━━━ Records shown
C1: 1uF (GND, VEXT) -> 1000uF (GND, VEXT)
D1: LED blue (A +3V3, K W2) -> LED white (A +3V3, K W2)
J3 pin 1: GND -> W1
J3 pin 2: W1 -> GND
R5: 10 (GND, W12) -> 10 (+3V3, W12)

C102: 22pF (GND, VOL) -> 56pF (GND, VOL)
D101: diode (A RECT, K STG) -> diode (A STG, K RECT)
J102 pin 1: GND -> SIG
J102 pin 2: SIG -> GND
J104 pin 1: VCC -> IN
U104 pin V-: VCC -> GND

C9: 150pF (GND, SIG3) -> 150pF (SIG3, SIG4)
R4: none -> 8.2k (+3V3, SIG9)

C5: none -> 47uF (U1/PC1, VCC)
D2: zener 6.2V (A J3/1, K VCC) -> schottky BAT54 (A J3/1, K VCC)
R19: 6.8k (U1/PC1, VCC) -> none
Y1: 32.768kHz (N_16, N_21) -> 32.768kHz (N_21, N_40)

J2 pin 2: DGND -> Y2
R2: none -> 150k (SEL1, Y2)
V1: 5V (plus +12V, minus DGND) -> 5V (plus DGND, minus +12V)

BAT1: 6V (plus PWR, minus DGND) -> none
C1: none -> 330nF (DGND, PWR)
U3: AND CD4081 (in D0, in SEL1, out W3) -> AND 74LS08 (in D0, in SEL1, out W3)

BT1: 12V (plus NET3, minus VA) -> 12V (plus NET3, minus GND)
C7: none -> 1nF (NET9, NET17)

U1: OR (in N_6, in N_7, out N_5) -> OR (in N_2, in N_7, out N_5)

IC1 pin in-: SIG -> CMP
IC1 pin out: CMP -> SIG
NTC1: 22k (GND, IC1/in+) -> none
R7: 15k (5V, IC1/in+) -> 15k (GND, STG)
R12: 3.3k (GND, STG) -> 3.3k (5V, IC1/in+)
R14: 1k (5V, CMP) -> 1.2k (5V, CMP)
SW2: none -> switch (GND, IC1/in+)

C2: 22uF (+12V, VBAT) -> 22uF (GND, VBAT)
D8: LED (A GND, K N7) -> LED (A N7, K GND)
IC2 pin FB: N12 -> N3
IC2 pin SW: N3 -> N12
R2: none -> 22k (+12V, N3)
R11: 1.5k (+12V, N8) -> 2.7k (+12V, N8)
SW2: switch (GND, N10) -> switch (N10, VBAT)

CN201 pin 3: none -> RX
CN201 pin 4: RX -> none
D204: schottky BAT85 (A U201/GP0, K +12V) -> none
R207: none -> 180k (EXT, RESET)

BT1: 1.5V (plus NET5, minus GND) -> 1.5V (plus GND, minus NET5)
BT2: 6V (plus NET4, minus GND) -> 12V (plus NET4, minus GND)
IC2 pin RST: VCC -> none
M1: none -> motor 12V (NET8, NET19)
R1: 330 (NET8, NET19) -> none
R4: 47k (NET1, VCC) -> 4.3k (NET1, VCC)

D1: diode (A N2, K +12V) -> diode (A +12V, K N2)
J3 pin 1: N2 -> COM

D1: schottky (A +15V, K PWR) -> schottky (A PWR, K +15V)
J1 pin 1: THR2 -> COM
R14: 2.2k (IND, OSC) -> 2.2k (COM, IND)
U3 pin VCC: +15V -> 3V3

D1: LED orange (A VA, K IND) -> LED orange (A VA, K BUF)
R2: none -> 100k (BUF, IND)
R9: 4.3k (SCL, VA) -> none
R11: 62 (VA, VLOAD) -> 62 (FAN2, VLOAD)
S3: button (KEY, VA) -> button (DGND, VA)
━━━━━━
▶ _Requirement_
There is a run of lines above from the one with "IC1 pin out: CMP -> SIG" to the one with "CN201 pin 4: RX -> none"; print exactly that run, both ends included, and nothing else.

▶ _Result for this task_
IC1 pin out: CMP -> SIG
NTC1: 22k (GND, IC1/in+) -> none
R7: 15k (5V, IC1/in+) -> 15k (GND, STG)
R12: 3.3k (GND, STG) -> 3.3k (5V, IC1/in+)
R14: 1k (5V, CMP) -> 1.2k (5V, CMP)
SW2: none -> switch (GND, IC1/in+)

C2: 22uF (+12V, VBAT) -> 22uF (GND, VBAT)
D8: LED (A GND, K N7) -> LED (A N7, K GND)
IC2 pin FB: N12 -> N3
IC2 pin SW: N3 -> N12
R2: none -> 22k (+12V, N3)
R11: 1.5k (+12V, N8) -> 2.7k (+12V, N8)
SW2: switch (GND, N10) -> switch (N10, VBAT)

CN201 pin 3: none -> RX
CN201 pin 4: RX -> none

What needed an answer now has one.